BEGIN Records

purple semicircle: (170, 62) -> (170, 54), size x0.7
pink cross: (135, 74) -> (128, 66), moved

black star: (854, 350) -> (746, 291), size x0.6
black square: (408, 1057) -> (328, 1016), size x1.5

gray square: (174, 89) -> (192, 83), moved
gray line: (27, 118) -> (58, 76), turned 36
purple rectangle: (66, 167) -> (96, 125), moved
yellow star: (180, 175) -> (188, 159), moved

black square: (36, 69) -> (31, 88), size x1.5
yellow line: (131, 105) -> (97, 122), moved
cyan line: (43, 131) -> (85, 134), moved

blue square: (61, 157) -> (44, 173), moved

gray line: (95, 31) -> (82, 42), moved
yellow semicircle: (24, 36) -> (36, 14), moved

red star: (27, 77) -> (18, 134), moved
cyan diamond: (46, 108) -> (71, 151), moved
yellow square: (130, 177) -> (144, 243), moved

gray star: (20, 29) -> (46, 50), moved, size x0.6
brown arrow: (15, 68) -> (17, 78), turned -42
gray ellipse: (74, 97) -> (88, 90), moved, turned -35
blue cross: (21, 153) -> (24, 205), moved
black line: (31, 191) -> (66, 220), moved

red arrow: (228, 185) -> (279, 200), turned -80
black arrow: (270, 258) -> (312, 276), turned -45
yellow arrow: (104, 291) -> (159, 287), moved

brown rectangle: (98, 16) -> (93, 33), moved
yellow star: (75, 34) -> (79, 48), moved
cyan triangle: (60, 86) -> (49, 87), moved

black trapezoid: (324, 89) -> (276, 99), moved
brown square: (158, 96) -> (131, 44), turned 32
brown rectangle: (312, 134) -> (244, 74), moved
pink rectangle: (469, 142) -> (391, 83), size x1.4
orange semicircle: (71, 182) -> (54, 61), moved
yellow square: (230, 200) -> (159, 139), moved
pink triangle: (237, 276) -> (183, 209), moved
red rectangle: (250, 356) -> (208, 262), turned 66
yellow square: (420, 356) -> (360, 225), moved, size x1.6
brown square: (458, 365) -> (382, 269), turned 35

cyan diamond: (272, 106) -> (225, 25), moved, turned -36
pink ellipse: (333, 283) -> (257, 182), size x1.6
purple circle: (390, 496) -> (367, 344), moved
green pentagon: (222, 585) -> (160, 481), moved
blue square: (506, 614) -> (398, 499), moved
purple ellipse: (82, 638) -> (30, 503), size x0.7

END Records

■ **Required action**
Quote the lines of the listing above that run from the line with "purple rectangle: (66, 167)" through its last line, both included, and nothing else.

■ **Response below**
purple rectangle: (66, 167) -> (96, 125), moved
yellow star: (180, 175) -> (188, 159), moved

black square: (36, 69) -> (31, 88), size x1.5
yellow line: (131, 105) -> (97, 122), moved
cyan line: (43, 131) -> (85, 134), moved

blue square: (61, 157) -> (44, 173), moved

gray line: (95, 31) -> (82, 42), moved
yellow semicircle: (24, 36) -> (36, 14), moved

red star: (27, 77) -> (18, 134), moved
cyan diamond: (46, 108) -> (71, 151), moved
yellow square: (130, 177) -> (144, 243), moved

gray star: (20, 29) -> (46, 50), moved, size x0.6
brown arrow: (15, 68) -> (17, 78), turned -42
gray ellipse: (74, 97) -> (88, 90), moved, turned -35
blue cross: (21, 153) -> (24, 205), moved
black line: (31, 191) -> (66, 220), moved

red arrow: (228, 185) -> (279, 200), turned -80
black arrow: (270, 258) -> (312, 276), turned -45
yellow arrow: (104, 291) -> (159, 287), moved

brown rectangle: (98, 16) -> (93, 33), moved
yellow star: (75, 34) -> (79, 48), moved
cyan triangle: (60, 86) -> (49, 87), moved

black trapezoid: (324, 89) -> (276, 99), moved
brown square: (158, 96) -> (131, 44), turned 32
brown rectangle: (312, 134) -> (244, 74), moved
pink rectangle: (469, 142) -> (391, 83), size x1.4
orange semicircle: (71, 182) -> (54, 61), moved
yellow square: (230, 200) -> (159, 139), moved
pink triangle: (237, 276) -> (183, 209), moved
red rectangle: (250, 356) -> (208, 262), turned 66
yellow square: (420, 356) -> (360, 225), moved, size x1.6
brown square: (458, 365) -> (382, 269), turned 35

cyan diamond: (272, 106) -> (225, 25), moved, turned -36
pink ellipse: (333, 283) -> (257, 182), size x1.6
purple circle: (390, 496) -> (367, 344), moved
green pentagon: (222, 585) -> (160, 481), moved
blue square: (506, 614) -> (398, 499), moved
purple ellipse: (82, 638) -> (30, 503), size x0.7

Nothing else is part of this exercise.